### Stated goal
Copy out every one of the records below word for word, leaving out the pictures.

(Questions about scenes in images)

▶

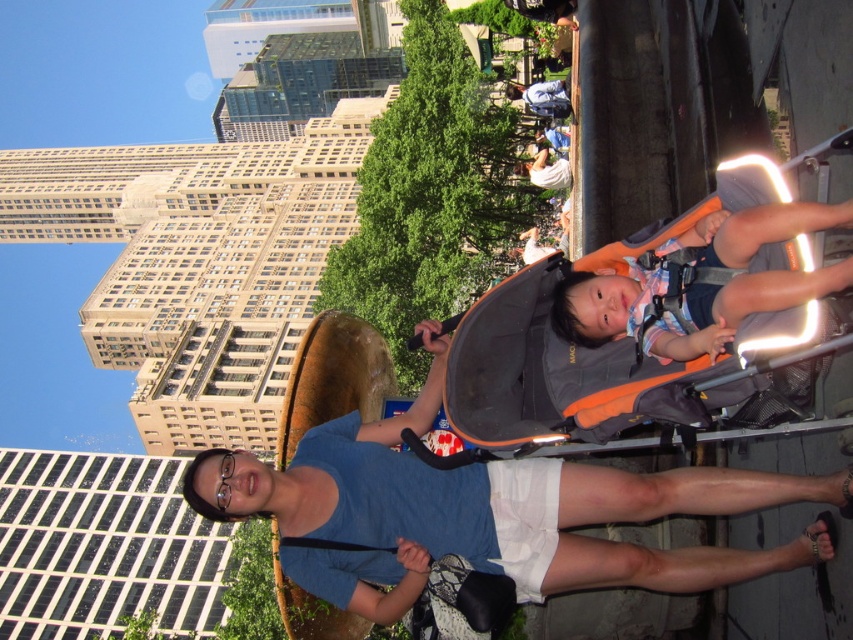
Which is in front, point (828, 152) or point (685, 296)?

Positioned in front is point (828, 152).

Consider the image. Which of these two, orange fabric baby carriage at center or matte orange baby carrier at center, stands taller?

Standing taller between the two is orange fabric baby carriage at center.

Who is more distant from viewer, (x=721, y=195) or (x=723, y=256)?

Point (x=721, y=195)

This screenshot has width=853, height=640. What are the coordinates of `orange fabric baby carriage at center` in the screenshot? It's located at tap(593, 352).

Who is more forward, (331, 422) or (764, 312)?

Point (764, 312) is in front.

Can you confirm if blue fabric shirt at center is positioned below orange fabric baby carriage at center?

Correct, blue fabric shirt at center is located below orange fabric baby carriage at center.

Does point (306, 572) come behind point (747, 337)?

Yes.

Identify the location of blue fabric shirt at center. (488, 513).

Does point (689, 586) lie in front of point (828, 266)?

No, it is behind (828, 266).

This screenshot has width=853, height=640. What are the coordinates of `blue fabric shirt at center` in the screenshot? It's located at (488, 513).

Does point (375, 550) lie behind point (695, 269)?

Yes.

Find the location of a particular element. This screenshot has width=853, height=640. blue fabric shirt at center is located at coordinates (488, 513).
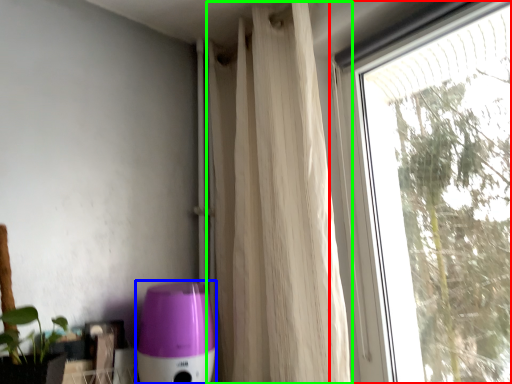
Question: Which object is positioned closest to window (highlighted by a red box)? Select from appliance (highlighted by a blue box) and curtain (highlighted by a green box).

Choices:
 (A) appliance
 (B) curtain

Answer: (B)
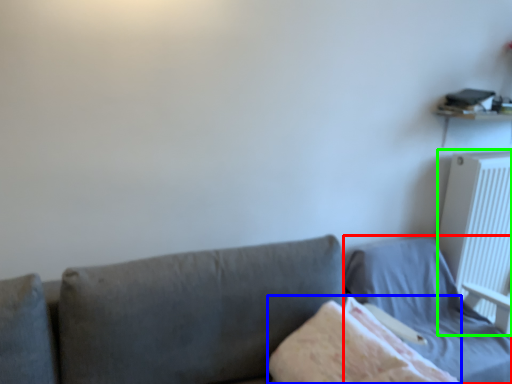
Question: Considering the real-world distances, which object is farthest from bed (highlighted by a red box)? blanket (highlighted by a blue box) or radiator (highlighted by a green box)?

Choices:
 (A) blanket
 (B) radiator

Answer: (A)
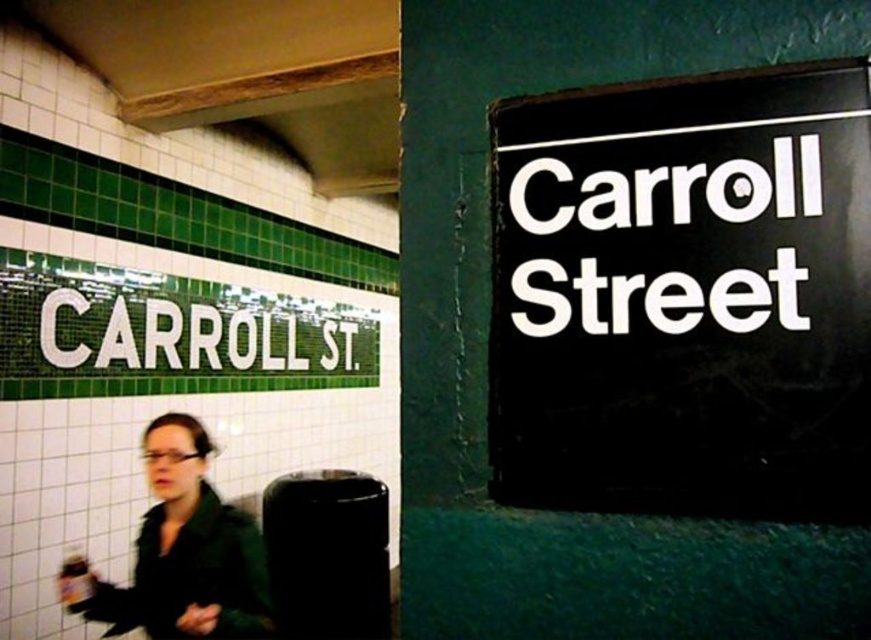
You are standing at the subway station and want to move from the point at coordinates point (842, 388) to the point at coordinates point (156, 428). Which direction should you move to get closer to your destination?

To move from point (842, 388) to point (156, 428), you should move downward and to the right because point (842, 388) is in front of point (156, 428), indicating that the destination is behind and to the left relative to your starting position.

You are standing at the subway station at Carroll Street and need to find the black plastic sign at upper right. According to the scene description, where should you look relative to the green and white tiled wall with the station name?

The black plastic sign at upper right is located at point (684, 294), which is to the upper right of the green and white tiled wall with the station name CARROLL ST.

You are a commuter waiting at the Carroll Street subway station. You notice a black plastic sign at upper right and a green matte jacket at lower left. Which object is larger in size?

The black plastic sign at upper right is smaller than the green matte jacket at lower left, so the green matte jacket at lower left is larger in size.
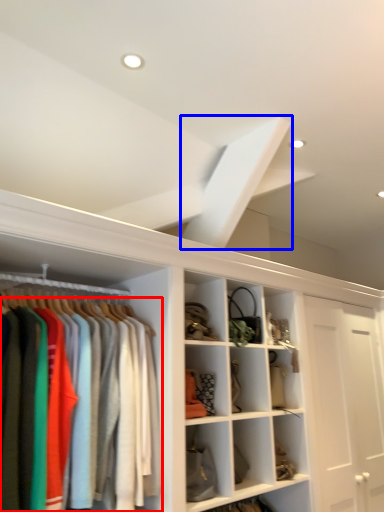
Question: Which object is closer to the camera taking this photo, clothing (highlighted by a red box) or exhaust hood (highlighted by a blue box)?

Choices:
 (A) clothing
 (B) exhaust hood

Answer: (A)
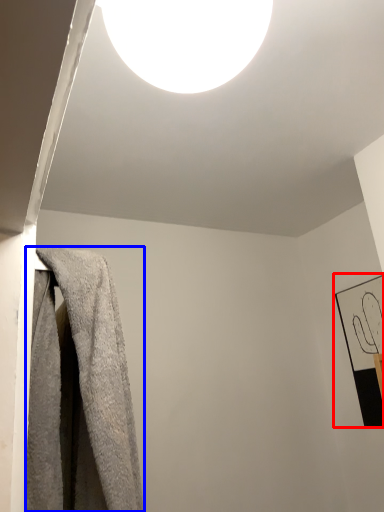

◀

### Output below
Which is in front, point (828, 152) or point (685, 296)?

Positioned in front is point (828, 152).

Consider the image. Which of these two, orange fabric baby carriage at center or matte orange baby carrier at center, stands taller?

Standing taller between the two is orange fabric baby carriage at center.

Who is more distant from viewer, (x=721, y=195) or (x=723, y=256)?

Point (x=721, y=195)

This screenshot has width=853, height=640. What are the coordinates of `orange fabric baby carriage at center` in the screenshot? It's located at tap(593, 352).

Who is more forward, (331, 422) or (764, 312)?

Point (764, 312) is in front.

Can you confirm if blue fabric shirt at center is positioned below orange fabric baby carriage at center?

Correct, blue fabric shirt at center is located below orange fabric baby carriage at center.

Does point (306, 572) come behind point (747, 337)?

Yes.

Identify the location of blue fabric shirt at center. (488, 513).

Does point (689, 586) lie in front of point (828, 266)?

No, it is behind (828, 266).

This screenshot has width=853, height=640. What are the coordinates of `blue fabric shirt at center` in the screenshot? It's located at (488, 513).

Does point (375, 550) lie behind point (695, 269)?

Yes.

Find the location of a particular element. This screenshot has width=853, height=640. blue fabric shirt at center is located at coordinates (488, 513).
Question: Which object is positioned closest to window (highlighted by a red box)? Select from appliance (highlighted by a blue box) and curtain (highlighted by a green box).

Choices:
 (A) appliance
 (B) curtain

Answer: (B)
Question: Considering the real-world distances, which object is farthest from bed (highlighted by a red box)? blanket (highlighted by a blue box) or radiator (highlighted by a green box)?

Choices:
 (A) blanket
 (B) radiator

Answer: (A)
You are standing at the subway station and want to move from the point at coordinates point (842, 388) to the point at coordinates point (156, 428). Which direction should you move to get closer to your destination?

To move from point (842, 388) to point (156, 428), you should move downward and to the right because point (842, 388) is in front of point (156, 428), indicating that the destination is behind and to the left relative to your starting position.

You are standing at the subway station at Carroll Street and need to find the black plastic sign at upper right. According to the scene description, where should you look relative to the green and white tiled wall with the station name?

The black plastic sign at upper right is located at point (684, 294), which is to the upper right of the green and white tiled wall with the station name CARROLL ST.

You are a commuter waiting at the Carroll Street subway station. You notice a black plastic sign at upper right and a green matte jacket at lower left. Which object is larger in size?

The black plastic sign at upper right is smaller than the green matte jacket at lower left, so the green matte jacket at lower left is larger in size.
Question: Which object is closer to the camera taking this photo, clothing (highlighted by a red box) or exhaust hood (highlighted by a blue box)?

Choices:
 (A) clothing
 (B) exhaust hood

Answer: (A)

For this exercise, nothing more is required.